# [What is required]
Every line from the line containing "red key: 6 -> 9" through the final line below must be returned exactly, and no other line.

-- The records follows --

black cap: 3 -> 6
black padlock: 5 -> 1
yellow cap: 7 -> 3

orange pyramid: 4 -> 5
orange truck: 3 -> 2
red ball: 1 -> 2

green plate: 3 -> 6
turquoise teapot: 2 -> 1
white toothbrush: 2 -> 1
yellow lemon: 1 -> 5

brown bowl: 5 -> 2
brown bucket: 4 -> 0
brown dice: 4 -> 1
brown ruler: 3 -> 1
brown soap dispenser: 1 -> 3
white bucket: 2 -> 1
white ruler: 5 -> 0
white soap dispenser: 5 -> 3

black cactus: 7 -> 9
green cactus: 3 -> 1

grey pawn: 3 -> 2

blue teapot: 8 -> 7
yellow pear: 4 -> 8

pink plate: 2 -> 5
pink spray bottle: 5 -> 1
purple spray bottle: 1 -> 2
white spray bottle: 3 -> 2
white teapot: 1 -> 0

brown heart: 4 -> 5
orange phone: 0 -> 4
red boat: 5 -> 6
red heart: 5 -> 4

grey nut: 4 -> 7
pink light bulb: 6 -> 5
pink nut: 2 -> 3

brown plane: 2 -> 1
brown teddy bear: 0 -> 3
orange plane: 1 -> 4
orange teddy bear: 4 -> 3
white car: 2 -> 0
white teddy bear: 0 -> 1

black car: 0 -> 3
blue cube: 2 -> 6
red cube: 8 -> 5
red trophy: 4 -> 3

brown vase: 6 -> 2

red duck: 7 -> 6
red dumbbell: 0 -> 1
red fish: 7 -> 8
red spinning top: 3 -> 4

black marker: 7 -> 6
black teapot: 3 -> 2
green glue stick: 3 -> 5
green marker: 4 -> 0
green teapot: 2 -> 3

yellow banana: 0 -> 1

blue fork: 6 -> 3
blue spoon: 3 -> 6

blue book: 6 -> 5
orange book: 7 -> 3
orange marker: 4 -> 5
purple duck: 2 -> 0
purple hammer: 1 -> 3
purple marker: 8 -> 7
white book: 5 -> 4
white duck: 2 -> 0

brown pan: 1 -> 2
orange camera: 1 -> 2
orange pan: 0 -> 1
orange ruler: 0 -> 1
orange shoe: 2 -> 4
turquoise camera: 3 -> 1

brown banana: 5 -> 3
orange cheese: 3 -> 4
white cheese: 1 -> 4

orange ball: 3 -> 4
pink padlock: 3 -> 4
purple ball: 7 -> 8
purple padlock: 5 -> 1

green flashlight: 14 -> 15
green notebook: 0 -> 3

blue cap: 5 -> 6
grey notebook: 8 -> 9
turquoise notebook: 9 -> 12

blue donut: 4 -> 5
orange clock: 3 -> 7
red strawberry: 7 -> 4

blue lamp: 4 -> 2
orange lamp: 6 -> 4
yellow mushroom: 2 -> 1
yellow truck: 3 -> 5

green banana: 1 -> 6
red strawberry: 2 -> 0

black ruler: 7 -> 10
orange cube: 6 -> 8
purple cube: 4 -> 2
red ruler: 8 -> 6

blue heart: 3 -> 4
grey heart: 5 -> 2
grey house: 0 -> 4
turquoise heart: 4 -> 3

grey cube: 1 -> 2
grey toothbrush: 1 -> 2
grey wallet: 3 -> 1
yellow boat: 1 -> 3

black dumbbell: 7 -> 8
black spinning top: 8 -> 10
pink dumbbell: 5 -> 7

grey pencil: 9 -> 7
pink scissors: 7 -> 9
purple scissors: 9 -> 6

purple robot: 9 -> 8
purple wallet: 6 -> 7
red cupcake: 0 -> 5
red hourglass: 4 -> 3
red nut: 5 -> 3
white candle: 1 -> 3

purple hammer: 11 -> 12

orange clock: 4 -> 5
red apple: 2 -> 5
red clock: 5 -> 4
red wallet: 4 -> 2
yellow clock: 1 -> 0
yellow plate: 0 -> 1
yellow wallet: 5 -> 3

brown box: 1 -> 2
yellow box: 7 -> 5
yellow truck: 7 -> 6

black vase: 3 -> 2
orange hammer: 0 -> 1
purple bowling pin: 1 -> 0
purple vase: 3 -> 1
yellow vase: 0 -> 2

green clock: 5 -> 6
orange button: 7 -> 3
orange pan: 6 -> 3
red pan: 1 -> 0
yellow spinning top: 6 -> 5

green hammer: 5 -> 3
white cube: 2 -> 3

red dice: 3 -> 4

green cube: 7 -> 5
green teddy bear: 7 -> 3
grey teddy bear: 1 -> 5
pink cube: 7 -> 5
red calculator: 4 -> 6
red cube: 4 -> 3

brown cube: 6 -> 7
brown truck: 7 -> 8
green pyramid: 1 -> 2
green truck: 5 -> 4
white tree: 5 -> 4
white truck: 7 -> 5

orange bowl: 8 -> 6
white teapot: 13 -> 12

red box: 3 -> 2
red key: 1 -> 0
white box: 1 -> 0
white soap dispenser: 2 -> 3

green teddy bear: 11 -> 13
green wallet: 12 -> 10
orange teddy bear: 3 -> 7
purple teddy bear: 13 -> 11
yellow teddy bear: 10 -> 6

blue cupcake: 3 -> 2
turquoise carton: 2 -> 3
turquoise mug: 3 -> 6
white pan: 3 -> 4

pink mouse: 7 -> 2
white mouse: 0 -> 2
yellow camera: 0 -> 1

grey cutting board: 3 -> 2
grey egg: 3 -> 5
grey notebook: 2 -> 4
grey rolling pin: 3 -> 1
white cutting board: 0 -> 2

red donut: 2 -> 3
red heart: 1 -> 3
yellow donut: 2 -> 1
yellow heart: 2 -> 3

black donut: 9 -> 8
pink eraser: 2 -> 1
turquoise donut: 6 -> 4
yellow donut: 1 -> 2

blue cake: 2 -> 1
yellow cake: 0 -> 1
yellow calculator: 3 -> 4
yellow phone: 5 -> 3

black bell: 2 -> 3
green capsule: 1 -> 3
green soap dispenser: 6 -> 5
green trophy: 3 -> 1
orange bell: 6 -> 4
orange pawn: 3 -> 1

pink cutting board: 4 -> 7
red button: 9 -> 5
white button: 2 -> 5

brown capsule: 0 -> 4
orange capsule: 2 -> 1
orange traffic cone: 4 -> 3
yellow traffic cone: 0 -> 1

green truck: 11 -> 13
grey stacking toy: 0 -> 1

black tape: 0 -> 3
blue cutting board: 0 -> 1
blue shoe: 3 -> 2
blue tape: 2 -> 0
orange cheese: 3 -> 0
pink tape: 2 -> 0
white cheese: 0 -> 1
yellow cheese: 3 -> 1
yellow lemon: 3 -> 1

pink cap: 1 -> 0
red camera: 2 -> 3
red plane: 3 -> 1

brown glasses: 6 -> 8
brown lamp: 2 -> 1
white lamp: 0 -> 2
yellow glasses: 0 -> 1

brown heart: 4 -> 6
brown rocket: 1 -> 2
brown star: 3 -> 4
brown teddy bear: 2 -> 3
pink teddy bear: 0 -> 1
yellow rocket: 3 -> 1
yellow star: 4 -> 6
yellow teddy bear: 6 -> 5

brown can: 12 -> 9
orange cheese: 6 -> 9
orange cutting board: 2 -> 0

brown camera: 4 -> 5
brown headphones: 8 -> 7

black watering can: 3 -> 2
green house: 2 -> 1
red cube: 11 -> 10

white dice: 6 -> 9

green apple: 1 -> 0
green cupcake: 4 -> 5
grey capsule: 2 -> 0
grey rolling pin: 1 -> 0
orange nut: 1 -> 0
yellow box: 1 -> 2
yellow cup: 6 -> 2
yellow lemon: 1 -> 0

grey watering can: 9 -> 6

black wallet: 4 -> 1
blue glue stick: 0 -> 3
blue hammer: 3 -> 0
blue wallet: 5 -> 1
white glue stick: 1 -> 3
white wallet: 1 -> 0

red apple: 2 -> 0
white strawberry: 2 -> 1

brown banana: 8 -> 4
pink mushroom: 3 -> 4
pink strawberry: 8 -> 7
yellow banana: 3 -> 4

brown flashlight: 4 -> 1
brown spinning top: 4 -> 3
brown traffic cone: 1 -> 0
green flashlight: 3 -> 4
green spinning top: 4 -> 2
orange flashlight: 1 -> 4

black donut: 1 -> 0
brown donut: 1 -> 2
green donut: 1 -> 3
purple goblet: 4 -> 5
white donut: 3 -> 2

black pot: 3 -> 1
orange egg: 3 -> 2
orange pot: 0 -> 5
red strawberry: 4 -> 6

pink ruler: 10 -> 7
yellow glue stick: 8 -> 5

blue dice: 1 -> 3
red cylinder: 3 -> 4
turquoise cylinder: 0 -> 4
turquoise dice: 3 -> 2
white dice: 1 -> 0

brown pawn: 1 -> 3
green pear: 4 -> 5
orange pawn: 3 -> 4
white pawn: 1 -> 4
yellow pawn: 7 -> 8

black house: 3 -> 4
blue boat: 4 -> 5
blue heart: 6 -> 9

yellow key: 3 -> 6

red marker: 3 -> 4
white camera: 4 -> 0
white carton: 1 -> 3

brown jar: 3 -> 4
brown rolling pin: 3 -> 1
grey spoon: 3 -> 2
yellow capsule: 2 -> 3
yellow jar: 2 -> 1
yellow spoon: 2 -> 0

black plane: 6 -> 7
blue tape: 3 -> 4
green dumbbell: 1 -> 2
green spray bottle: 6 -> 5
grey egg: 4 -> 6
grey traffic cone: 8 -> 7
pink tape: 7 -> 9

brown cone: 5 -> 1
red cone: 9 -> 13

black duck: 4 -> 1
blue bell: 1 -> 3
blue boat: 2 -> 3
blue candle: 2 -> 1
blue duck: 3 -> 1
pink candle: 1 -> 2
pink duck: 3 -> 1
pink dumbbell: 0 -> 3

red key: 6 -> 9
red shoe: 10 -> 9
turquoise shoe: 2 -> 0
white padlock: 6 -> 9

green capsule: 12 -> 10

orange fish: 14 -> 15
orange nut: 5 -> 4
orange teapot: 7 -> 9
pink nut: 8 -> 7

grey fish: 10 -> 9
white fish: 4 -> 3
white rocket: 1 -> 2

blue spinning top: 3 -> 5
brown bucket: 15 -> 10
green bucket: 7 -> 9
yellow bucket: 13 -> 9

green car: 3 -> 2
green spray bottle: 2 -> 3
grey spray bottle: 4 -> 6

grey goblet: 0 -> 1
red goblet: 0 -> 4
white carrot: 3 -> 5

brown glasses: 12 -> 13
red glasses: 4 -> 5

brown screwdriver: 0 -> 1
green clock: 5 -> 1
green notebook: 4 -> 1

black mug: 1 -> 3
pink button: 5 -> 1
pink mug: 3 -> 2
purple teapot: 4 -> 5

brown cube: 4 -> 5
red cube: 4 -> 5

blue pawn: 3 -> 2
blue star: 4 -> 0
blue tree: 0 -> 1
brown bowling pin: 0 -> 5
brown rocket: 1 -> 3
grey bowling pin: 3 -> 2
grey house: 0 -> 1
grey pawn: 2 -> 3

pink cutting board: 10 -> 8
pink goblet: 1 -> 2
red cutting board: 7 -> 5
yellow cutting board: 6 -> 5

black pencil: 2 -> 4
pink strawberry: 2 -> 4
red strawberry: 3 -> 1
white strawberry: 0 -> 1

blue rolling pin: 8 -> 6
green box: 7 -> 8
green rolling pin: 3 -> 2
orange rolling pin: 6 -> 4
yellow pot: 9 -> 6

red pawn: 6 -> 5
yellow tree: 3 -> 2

-- The records concluded --

# [Answer box]
red key: 6 -> 9
red shoe: 10 -> 9
turquoise shoe: 2 -> 0
white padlock: 6 -> 9

green capsule: 12 -> 10

orange fish: 14 -> 15
orange nut: 5 -> 4
orange teapot: 7 -> 9
pink nut: 8 -> 7

grey fish: 10 -> 9
white fish: 4 -> 3
white rocket: 1 -> 2

blue spinning top: 3 -> 5
brown bucket: 15 -> 10
green bucket: 7 -> 9
yellow bucket: 13 -> 9

green car: 3 -> 2
green spray bottle: 2 -> 3
grey spray bottle: 4 -> 6

grey goblet: 0 -> 1
red goblet: 0 -> 4
white carrot: 3 -> 5

brown glasses: 12 -> 13
red glasses: 4 -> 5

brown screwdriver: 0 -> 1
green clock: 5 -> 1
green notebook: 4 -> 1

black mug: 1 -> 3
pink button: 5 -> 1
pink mug: 3 -> 2
purple teapot: 4 -> 5

brown cube: 4 -> 5
red cube: 4 -> 5

blue pawn: 3 -> 2
blue star: 4 -> 0
blue tree: 0 -> 1
brown bowling pin: 0 -> 5
brown rocket: 1 -> 3
grey bowling pin: 3 -> 2
grey house: 0 -> 1
grey pawn: 2 -> 3

pink cutting board: 10 -> 8
pink goblet: 1 -> 2
red cutting board: 7 -> 5
yellow cutting board: 6 -> 5

black pencil: 2 -> 4
pink strawberry: 2 -> 4
red strawberry: 3 -> 1
white strawberry: 0 -> 1

blue rolling pin: 8 -> 6
green box: 7 -> 8
green rolling pin: 3 -> 2
orange rolling pin: 6 -> 4
yellow pot: 9 -> 6

red pawn: 6 -> 5
yellow tree: 3 -> 2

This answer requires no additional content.